- Opening Delimiter -

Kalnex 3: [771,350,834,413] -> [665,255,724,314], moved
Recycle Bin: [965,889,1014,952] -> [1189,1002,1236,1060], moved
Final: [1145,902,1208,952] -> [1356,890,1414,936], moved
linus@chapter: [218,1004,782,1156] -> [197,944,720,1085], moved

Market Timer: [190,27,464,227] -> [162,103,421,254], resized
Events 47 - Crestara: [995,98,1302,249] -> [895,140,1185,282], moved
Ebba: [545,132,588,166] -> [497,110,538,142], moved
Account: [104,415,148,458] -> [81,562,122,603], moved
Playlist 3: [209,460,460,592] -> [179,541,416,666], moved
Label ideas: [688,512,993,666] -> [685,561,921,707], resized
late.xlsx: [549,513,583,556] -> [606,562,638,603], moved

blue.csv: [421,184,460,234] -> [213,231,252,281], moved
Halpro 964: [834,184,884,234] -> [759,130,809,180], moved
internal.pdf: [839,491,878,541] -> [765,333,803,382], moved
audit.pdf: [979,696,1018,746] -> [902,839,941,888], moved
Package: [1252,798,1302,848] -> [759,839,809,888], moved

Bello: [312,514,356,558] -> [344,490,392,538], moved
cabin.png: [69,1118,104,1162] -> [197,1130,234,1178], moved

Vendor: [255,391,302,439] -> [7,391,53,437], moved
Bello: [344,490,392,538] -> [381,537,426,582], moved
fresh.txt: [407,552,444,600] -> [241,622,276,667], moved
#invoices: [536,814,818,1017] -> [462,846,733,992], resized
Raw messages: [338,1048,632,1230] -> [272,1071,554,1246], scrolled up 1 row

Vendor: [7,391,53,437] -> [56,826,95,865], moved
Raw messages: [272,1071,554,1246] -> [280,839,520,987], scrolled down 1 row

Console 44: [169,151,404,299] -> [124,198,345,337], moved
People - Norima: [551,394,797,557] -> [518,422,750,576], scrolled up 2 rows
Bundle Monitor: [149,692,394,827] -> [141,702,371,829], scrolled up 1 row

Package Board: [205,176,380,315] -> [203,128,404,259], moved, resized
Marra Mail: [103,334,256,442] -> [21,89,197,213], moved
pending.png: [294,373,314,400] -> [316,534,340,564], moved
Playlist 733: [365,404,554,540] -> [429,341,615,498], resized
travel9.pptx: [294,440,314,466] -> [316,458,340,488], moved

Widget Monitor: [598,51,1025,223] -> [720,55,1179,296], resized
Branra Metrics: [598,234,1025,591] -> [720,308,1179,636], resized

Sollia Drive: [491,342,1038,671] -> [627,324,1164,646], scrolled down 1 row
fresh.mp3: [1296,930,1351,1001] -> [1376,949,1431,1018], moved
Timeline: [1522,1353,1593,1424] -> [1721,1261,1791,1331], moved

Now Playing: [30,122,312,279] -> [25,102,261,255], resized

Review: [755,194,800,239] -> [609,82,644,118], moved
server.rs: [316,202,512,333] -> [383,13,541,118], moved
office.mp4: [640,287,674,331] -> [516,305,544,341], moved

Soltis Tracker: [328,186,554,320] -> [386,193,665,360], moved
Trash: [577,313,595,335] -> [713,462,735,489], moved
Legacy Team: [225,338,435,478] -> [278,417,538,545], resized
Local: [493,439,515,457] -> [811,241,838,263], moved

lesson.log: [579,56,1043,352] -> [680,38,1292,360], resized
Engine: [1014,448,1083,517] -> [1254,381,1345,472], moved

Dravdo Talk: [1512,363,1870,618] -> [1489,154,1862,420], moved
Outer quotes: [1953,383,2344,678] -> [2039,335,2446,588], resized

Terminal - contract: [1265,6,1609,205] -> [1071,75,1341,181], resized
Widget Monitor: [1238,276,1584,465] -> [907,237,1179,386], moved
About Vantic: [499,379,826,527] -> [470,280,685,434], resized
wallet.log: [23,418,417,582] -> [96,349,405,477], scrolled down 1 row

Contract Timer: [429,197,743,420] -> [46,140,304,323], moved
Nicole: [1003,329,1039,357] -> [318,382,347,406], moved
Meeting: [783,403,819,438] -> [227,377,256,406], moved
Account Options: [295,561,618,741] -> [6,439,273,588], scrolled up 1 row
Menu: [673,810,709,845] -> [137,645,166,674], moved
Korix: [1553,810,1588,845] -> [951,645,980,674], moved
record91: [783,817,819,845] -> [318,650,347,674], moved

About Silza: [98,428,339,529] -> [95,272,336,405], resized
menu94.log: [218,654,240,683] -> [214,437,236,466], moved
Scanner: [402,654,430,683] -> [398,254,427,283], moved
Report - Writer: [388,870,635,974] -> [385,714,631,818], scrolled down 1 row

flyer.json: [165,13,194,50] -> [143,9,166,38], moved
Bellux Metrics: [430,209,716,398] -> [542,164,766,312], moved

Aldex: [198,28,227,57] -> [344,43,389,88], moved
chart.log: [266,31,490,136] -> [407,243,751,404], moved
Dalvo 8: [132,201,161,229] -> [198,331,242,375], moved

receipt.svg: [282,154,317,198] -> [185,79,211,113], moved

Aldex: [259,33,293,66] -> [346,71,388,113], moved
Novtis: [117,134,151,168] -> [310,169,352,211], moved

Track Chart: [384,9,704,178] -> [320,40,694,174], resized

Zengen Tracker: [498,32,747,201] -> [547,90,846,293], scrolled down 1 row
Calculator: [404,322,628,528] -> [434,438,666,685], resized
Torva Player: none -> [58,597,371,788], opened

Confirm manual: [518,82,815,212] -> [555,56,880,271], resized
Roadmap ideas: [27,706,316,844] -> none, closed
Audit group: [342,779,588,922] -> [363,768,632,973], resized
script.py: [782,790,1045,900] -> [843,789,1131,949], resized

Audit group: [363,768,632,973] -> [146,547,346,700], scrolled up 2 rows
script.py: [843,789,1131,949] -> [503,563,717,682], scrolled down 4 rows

- Closing Delimiter -

● **WHAT TO PRODUCE**: Scan the entries above for the word "Monitor". Report the lines that hold it.

● **SOLUTION**:
Bundle Monitor: [149,692,394,827] -> [141,702,371,829], scrolled up 1 row
Widget Monitor: [598,51,1025,223] -> [720,55,1179,296], resized
Widget Monitor: [1238,276,1584,465] -> [907,237,1179,386], moved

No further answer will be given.